EXERCISE INSTRUCTIONS> Pictures stay out of the copy, which must hold exactly the lines from the one containing "(88, 202) = (253, 388): black robot -> none" through the end of the material below.

GIVEN DATA>
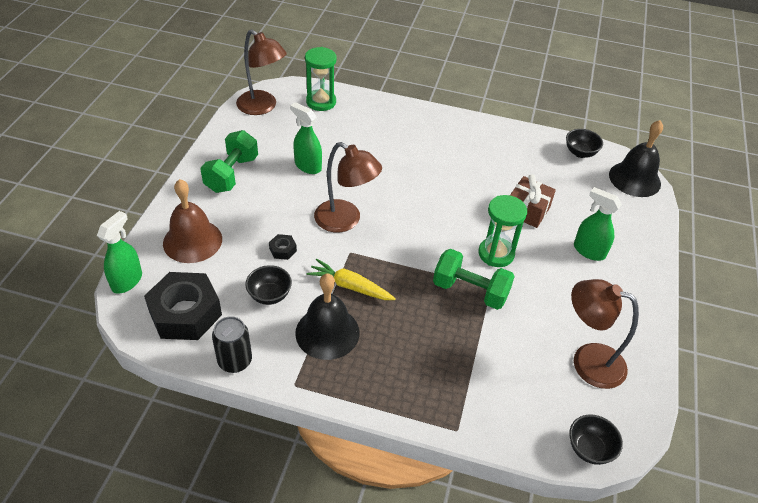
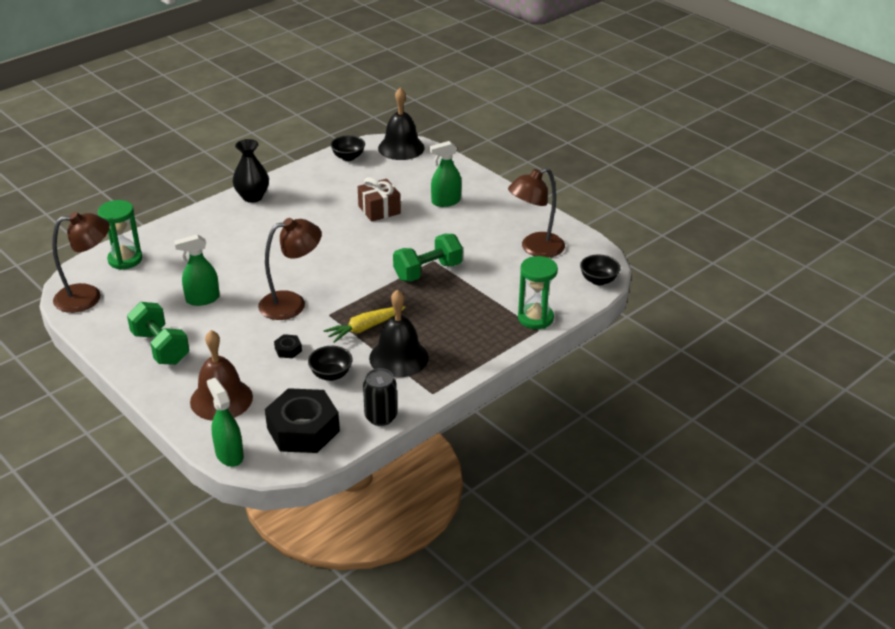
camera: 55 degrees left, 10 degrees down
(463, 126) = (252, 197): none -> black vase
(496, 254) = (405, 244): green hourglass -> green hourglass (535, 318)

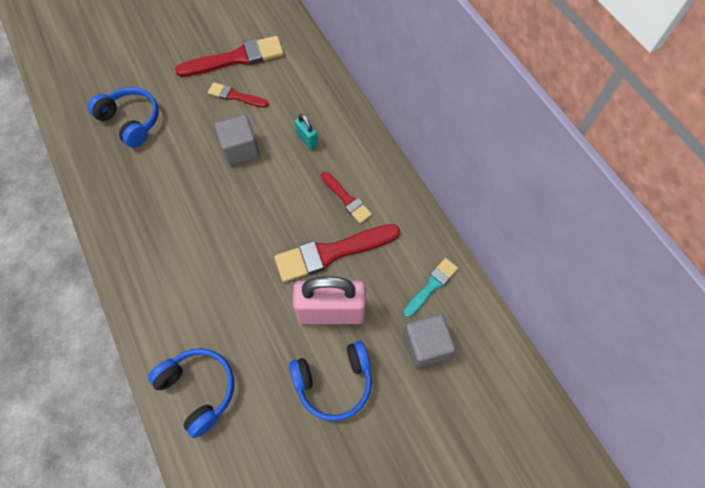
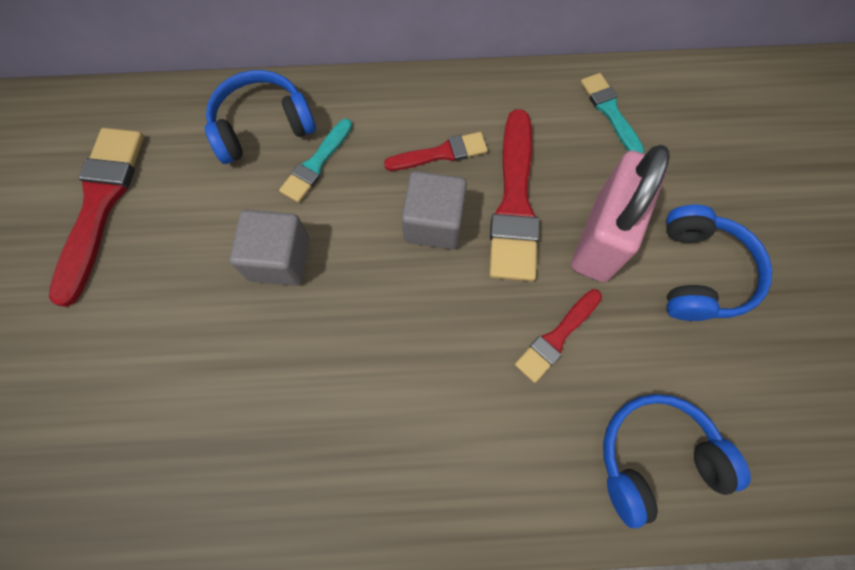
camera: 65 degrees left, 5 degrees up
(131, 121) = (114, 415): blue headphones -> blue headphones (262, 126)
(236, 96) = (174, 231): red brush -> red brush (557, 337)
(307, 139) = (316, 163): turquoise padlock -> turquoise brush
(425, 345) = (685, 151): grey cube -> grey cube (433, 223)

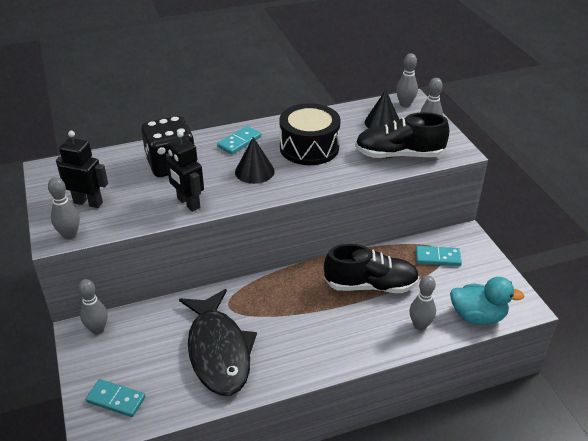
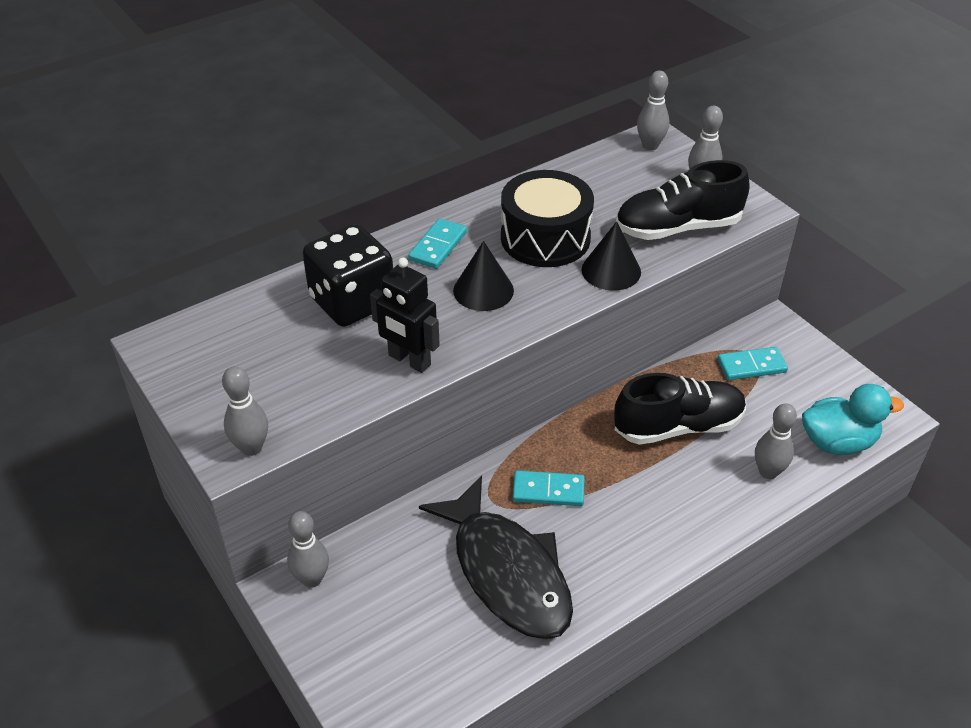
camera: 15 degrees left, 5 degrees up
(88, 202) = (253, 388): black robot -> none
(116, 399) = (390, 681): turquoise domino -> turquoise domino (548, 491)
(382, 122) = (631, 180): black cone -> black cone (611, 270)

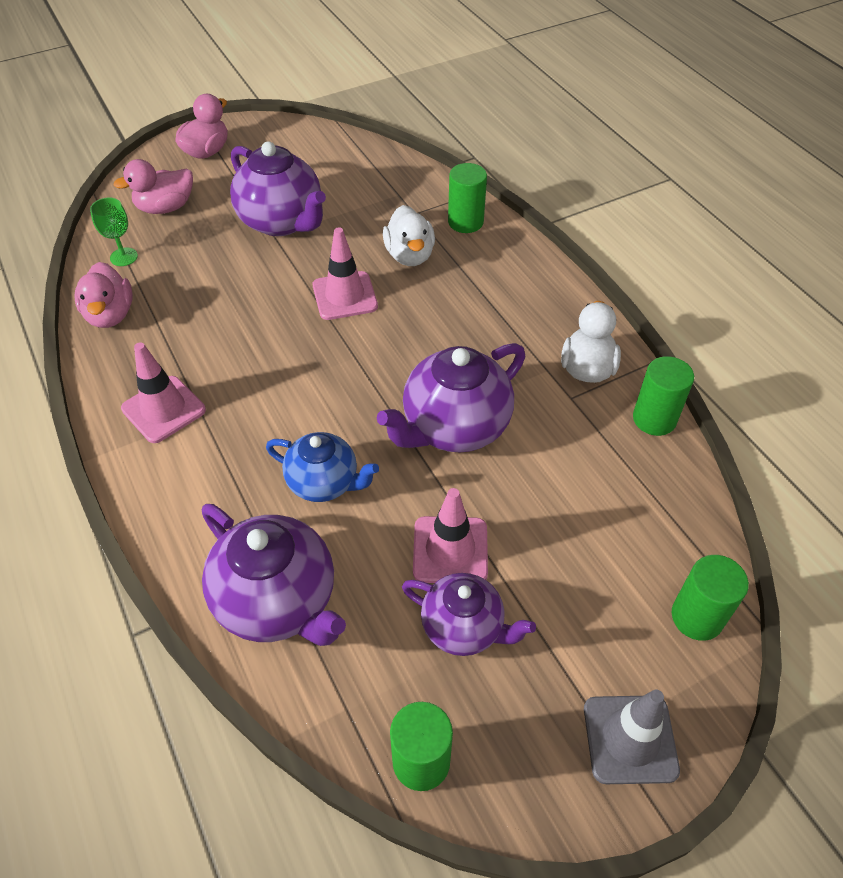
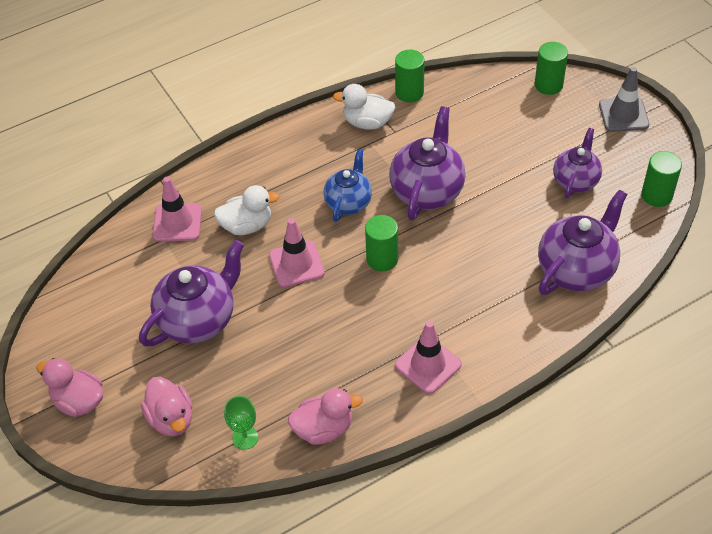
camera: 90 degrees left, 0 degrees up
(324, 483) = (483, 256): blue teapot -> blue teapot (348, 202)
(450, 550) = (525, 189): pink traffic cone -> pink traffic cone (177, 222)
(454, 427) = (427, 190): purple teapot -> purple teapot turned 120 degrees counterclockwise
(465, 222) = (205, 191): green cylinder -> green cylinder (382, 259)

ANSWER>
(88, 202) = (253, 388): black robot -> none
(116, 399) = (390, 681): turquoise domino -> turquoise domino (548, 491)
(382, 122) = (631, 180): black cone -> black cone (611, 270)

camera: 90 degrees left, 0 degrees up
(324, 483) = (483, 256): blue teapot -> blue teapot (348, 202)
(450, 550) = (525, 189): pink traffic cone -> pink traffic cone (177, 222)
(454, 427) = (427, 190): purple teapot -> purple teapot turned 120 degrees counterclockwise
(465, 222) = (205, 191): green cylinder -> green cylinder (382, 259)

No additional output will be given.